Task statement:
Both the line below containing "C4: none -> 220nF (GND, LEVEL)" and the line containing "C3: 4.7uF (plus", along with every line between them, should be repeated exactly; no other line belongs in the answer.

Exercise input below:

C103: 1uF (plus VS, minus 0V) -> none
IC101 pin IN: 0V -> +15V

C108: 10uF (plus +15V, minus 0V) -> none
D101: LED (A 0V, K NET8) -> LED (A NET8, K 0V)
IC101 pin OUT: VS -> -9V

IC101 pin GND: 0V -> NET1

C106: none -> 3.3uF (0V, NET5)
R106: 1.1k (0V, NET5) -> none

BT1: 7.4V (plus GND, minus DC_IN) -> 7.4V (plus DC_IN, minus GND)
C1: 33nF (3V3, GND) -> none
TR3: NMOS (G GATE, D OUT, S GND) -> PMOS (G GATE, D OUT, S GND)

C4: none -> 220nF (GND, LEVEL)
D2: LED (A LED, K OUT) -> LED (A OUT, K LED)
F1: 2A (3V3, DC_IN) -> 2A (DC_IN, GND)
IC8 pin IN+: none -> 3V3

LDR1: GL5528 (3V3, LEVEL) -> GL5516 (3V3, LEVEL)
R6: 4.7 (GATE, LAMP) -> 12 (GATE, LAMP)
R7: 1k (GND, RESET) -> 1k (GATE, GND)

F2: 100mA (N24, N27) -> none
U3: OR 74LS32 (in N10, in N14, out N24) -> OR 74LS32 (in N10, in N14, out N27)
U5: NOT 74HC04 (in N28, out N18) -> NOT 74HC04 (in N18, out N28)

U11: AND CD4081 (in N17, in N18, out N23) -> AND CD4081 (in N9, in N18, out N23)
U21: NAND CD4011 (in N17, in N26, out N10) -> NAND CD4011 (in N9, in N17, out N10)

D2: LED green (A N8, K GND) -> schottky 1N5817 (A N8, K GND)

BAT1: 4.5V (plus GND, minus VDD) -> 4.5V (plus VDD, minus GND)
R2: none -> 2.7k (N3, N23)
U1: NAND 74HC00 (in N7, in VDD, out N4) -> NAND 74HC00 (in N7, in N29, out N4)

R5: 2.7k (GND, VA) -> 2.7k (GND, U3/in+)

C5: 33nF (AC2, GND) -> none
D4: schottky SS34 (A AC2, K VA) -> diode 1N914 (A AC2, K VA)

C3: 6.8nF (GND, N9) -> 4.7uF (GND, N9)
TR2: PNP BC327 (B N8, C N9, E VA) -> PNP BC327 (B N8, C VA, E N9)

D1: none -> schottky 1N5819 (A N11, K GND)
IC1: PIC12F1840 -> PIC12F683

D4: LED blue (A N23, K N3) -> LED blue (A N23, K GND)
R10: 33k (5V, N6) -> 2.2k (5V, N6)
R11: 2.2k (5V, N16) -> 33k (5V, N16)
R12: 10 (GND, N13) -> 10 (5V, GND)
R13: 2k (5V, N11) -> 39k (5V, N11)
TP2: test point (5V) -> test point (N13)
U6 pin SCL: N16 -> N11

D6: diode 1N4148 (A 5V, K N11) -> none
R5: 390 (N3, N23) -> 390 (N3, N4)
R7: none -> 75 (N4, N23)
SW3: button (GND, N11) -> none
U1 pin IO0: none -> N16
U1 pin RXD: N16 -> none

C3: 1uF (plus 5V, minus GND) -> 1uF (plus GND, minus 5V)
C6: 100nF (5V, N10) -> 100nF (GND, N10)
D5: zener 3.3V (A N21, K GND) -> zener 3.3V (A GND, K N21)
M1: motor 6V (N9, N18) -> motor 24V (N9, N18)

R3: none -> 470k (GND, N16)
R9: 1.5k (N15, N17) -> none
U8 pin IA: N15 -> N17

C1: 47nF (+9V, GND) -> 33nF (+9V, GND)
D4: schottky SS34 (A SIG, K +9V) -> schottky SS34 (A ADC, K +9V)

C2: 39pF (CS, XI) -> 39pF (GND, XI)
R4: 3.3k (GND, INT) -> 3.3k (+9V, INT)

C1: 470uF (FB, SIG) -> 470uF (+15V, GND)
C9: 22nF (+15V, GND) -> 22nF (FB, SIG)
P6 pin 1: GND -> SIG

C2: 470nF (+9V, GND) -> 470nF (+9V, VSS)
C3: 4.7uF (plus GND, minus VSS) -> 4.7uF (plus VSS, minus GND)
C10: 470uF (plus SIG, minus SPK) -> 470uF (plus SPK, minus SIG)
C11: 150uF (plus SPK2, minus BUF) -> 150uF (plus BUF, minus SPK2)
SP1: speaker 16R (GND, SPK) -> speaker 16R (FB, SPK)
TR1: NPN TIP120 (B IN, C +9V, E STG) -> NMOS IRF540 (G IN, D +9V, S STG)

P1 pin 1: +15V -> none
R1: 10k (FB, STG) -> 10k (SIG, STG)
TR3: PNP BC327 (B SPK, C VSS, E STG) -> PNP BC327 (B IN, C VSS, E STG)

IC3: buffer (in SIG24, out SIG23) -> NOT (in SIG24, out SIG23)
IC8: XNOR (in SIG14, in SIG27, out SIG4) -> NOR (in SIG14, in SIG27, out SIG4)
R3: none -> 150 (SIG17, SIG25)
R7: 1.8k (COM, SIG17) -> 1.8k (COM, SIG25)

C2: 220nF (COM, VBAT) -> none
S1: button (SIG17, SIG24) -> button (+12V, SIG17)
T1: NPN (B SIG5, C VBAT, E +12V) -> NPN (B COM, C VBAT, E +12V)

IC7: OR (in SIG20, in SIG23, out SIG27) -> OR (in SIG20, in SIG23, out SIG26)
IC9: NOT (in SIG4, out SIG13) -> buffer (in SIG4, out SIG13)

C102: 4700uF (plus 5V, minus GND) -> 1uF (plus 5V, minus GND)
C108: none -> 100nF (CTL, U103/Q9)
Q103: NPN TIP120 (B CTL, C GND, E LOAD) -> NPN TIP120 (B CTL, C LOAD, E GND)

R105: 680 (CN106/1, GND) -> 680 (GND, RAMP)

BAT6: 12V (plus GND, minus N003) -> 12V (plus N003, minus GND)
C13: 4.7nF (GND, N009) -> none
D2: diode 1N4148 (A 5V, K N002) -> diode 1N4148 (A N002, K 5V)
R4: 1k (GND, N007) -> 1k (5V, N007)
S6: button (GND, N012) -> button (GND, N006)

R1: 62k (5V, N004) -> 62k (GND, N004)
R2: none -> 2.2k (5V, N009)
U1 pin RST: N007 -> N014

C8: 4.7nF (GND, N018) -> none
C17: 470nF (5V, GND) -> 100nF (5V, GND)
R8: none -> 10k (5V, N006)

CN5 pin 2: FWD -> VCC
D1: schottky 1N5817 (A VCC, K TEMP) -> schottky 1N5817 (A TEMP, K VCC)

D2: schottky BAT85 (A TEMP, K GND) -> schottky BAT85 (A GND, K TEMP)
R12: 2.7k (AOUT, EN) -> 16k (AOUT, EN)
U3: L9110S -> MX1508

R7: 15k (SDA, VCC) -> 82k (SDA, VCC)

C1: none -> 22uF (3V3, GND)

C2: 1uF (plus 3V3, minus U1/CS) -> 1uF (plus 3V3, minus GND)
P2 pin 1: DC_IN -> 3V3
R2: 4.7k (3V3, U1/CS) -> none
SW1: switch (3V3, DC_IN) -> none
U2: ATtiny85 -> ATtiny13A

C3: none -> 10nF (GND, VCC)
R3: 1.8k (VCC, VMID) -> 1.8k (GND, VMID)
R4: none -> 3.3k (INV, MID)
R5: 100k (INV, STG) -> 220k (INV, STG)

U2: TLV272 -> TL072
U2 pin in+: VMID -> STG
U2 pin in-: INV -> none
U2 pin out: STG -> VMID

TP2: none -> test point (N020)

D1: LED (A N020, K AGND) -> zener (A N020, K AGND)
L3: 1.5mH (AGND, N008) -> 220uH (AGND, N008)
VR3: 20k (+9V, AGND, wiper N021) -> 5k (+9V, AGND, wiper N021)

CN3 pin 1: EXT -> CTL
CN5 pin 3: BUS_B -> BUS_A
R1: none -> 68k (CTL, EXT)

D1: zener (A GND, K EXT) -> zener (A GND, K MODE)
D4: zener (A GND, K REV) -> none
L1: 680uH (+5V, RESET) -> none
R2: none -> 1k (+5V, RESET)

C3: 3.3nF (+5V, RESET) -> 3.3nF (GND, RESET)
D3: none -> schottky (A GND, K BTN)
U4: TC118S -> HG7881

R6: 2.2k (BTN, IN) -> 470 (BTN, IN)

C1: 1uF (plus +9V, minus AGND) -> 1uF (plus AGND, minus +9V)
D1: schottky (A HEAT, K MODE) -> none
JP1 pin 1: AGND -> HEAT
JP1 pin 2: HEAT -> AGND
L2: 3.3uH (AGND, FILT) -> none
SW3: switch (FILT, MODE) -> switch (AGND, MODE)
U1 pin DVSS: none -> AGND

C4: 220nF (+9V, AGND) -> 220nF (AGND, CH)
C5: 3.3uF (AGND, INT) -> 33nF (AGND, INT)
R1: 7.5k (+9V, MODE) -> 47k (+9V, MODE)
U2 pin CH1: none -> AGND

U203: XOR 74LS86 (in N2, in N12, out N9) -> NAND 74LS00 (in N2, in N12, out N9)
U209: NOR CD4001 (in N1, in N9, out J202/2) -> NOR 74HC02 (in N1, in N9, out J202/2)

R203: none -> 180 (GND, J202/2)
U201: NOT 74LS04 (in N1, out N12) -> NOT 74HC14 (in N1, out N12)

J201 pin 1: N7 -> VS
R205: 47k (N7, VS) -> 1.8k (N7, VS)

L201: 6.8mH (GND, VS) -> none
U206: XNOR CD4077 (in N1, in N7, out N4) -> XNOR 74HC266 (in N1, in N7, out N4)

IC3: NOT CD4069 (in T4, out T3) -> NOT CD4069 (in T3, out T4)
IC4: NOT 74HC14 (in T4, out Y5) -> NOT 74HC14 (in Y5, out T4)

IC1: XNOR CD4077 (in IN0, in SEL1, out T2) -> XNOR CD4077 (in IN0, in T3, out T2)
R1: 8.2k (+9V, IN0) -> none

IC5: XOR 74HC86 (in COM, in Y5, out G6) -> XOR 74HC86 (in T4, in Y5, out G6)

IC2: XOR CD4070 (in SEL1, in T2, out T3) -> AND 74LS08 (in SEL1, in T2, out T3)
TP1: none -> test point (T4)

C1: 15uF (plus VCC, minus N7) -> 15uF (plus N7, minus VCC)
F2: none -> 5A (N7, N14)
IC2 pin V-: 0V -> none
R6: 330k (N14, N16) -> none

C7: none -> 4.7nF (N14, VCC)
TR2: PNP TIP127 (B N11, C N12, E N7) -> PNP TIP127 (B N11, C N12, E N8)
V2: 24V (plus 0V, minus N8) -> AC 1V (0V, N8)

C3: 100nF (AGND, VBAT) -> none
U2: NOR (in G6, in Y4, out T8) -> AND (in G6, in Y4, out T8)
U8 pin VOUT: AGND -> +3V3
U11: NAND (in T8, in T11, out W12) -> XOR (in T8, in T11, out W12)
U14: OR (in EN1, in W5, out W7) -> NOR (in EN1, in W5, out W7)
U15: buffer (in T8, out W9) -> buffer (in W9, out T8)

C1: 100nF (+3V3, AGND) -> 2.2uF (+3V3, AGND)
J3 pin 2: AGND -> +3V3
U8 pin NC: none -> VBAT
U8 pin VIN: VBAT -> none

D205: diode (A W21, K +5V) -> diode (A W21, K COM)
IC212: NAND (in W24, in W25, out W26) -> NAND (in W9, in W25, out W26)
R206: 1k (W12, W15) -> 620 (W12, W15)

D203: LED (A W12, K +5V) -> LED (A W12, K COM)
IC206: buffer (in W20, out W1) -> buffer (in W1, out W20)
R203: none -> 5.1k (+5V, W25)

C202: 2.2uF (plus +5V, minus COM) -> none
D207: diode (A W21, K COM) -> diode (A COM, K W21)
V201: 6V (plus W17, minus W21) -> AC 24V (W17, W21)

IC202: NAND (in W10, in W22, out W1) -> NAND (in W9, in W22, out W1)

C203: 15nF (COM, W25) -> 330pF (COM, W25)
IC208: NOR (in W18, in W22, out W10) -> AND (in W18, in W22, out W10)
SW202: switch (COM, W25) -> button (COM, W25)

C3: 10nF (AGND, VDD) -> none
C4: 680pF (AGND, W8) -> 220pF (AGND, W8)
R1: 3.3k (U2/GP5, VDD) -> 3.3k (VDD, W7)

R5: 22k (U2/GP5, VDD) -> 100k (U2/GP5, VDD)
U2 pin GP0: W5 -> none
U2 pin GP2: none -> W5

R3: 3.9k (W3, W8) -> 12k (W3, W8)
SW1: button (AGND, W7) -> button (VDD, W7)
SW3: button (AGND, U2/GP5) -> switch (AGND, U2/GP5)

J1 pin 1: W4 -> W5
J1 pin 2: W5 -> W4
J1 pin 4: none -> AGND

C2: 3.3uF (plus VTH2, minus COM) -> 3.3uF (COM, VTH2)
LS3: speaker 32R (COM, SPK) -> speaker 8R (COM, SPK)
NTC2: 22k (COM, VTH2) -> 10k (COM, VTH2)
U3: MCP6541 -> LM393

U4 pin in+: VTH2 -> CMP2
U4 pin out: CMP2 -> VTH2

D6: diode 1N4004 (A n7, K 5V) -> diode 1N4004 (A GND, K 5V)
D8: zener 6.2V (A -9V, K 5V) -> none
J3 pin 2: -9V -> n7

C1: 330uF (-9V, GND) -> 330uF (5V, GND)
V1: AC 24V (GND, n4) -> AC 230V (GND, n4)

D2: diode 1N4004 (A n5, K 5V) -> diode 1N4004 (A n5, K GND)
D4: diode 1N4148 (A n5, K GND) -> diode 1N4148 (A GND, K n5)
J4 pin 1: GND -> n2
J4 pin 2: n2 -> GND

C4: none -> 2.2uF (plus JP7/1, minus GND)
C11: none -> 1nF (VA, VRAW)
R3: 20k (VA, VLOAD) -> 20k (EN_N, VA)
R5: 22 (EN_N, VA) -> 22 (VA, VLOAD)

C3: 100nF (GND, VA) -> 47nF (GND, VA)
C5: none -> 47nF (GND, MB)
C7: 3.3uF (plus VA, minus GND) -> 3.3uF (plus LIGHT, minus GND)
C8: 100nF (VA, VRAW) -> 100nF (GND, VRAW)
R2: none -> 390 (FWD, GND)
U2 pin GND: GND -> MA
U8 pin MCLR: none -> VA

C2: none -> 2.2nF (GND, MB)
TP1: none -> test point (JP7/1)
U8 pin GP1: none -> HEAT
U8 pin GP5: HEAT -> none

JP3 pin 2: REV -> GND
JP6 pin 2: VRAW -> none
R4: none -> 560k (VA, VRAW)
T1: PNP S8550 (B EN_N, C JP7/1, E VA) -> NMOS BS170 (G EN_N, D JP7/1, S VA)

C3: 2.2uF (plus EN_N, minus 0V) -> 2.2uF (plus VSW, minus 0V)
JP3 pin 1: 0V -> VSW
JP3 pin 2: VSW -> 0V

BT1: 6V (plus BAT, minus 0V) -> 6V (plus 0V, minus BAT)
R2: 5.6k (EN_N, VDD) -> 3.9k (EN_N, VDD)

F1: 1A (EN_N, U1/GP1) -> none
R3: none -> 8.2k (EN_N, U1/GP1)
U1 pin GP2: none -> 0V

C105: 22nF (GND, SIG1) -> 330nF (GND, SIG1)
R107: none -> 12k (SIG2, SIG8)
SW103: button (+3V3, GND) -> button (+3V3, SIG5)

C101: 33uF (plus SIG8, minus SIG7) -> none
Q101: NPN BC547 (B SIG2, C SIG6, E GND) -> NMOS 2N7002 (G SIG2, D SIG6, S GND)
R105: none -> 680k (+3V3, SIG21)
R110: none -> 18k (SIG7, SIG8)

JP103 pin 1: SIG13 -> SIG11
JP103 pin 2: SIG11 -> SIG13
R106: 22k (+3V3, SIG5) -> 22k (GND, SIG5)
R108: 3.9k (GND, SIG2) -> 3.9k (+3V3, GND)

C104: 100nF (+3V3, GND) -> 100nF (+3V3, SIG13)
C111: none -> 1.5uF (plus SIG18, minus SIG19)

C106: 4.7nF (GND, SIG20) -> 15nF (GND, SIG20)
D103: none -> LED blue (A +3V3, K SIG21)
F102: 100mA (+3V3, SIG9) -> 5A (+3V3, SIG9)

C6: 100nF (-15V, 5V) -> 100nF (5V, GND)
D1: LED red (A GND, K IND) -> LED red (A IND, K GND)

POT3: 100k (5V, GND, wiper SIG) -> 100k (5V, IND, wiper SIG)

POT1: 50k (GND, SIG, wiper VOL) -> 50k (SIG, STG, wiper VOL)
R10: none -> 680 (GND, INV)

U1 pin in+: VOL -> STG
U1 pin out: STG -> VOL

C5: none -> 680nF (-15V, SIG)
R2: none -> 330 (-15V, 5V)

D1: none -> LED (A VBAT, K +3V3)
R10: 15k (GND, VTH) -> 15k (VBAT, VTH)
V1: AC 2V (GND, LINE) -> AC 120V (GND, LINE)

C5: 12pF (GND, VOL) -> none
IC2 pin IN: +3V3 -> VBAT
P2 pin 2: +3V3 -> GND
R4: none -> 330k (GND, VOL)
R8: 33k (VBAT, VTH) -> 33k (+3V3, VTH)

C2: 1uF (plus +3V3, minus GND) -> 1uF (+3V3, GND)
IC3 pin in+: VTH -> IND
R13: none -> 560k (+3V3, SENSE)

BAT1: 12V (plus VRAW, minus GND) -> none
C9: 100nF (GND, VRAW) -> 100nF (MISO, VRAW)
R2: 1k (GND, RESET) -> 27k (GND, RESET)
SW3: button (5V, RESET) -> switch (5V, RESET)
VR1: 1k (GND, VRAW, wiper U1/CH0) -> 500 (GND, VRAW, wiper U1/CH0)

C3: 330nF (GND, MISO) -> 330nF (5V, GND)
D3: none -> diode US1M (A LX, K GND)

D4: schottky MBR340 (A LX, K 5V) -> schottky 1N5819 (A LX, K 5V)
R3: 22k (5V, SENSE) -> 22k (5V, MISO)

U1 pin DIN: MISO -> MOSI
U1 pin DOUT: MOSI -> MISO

End of Exercise input.

Task answer:
C4: none -> 220nF (GND, LEVEL)
D2: LED (A LED, K OUT) -> LED (A OUT, K LED)
F1: 2A (3V3, DC_IN) -> 2A (DC_IN, GND)
IC8 pin IN+: none -> 3V3

LDR1: GL5528 (3V3, LEVEL) -> GL5516 (3V3, LEVEL)
R6: 4.7 (GATE, LAMP) -> 12 (GATE, LAMP)
R7: 1k (GND, RESET) -> 1k (GATE, GND)

F2: 100mA (N24, N27) -> none
U3: OR 74LS32 (in N10, in N14, out N24) -> OR 74LS32 (in N10, in N14, out N27)
U5: NOT 74HC04 (in N28, out N18) -> NOT 74HC04 (in N18, out N28)

U11: AND CD4081 (in N17, in N18, out N23) -> AND CD4081 (in N9, in N18, out N23)
U21: NAND CD4011 (in N17, in N26, out N10) -> NAND CD4011 (in N9, in N17, out N10)

D2: LED green (A N8, K GND) -> schottky 1N5817 (A N8, K GND)

BAT1: 4.5V (plus GND, minus VDD) -> 4.5V (plus VDD, minus GND)
R2: none -> 2.7k (N3, N23)
U1: NAND 74HC00 (in N7, in VDD, out N4) -> NAND 74HC00 (in N7, in N29, out N4)

R5: 2.7k (GND, VA) -> 2.7k (GND, U3/in+)

C5: 33nF (AC2, GND) -> none
D4: schottky SS34 (A AC2, K VA) -> diode 1N914 (A AC2, K VA)

C3: 6.8nF (GND, N9) -> 4.7uF (GND, N9)
TR2: PNP BC327 (B N8, C N9, E VA) -> PNP BC327 (B N8, C VA, E N9)

D1: none -> schottky 1N5819 (A N11, K GND)
IC1: PIC12F1840 -> PIC12F683

D4: LED blue (A N23, K N3) -> LED blue (A N23, K GND)
R10: 33k (5V, N6) -> 2.2k (5V, N6)
R11: 2.2k (5V, N16) -> 33k (5V, N16)
R12: 10 (GND, N13) -> 10 (5V, GND)
R13: 2k (5V, N11) -> 39k (5V, N11)
TP2: test point (5V) -> test point (N13)
U6 pin SCL: N16 -> N11

D6: diode 1N4148 (A 5V, K N11) -> none
R5: 390 (N3, N23) -> 390 (N3, N4)
R7: none -> 75 (N4, N23)
SW3: button (GND, N11) -> none
U1 pin IO0: none -> N16
U1 pin RXD: N16 -> none

C3: 1uF (plus 5V, minus GND) -> 1uF (plus GND, minus 5V)
C6: 100nF (5V, N10) -> 100nF (GND, N10)
D5: zener 3.3V (A N21, K GND) -> zener 3.3V (A GND, K N21)
M1: motor 6V (N9, N18) -> motor 24V (N9, N18)

R3: none -> 470k (GND, N16)
R9: 1.5k (N15, N17) -> none
U8 pin IA: N15 -> N17

C1: 47nF (+9V, GND) -> 33nF (+9V, GND)
D4: schottky SS34 (A SIG, K +9V) -> schottky SS34 (A ADC, K +9V)

C2: 39pF (CS, XI) -> 39pF (GND, XI)
R4: 3.3k (GND, INT) -> 3.3k (+9V, INT)

C1: 470uF (FB, SIG) -> 470uF (+15V, GND)
C9: 22nF (+15V, GND) -> 22nF (FB, SIG)
P6 pin 1: GND -> SIG

C2: 470nF (+9V, GND) -> 470nF (+9V, VSS)
C3: 4.7uF (plus GND, minus VSS) -> 4.7uF (plus VSS, minus GND)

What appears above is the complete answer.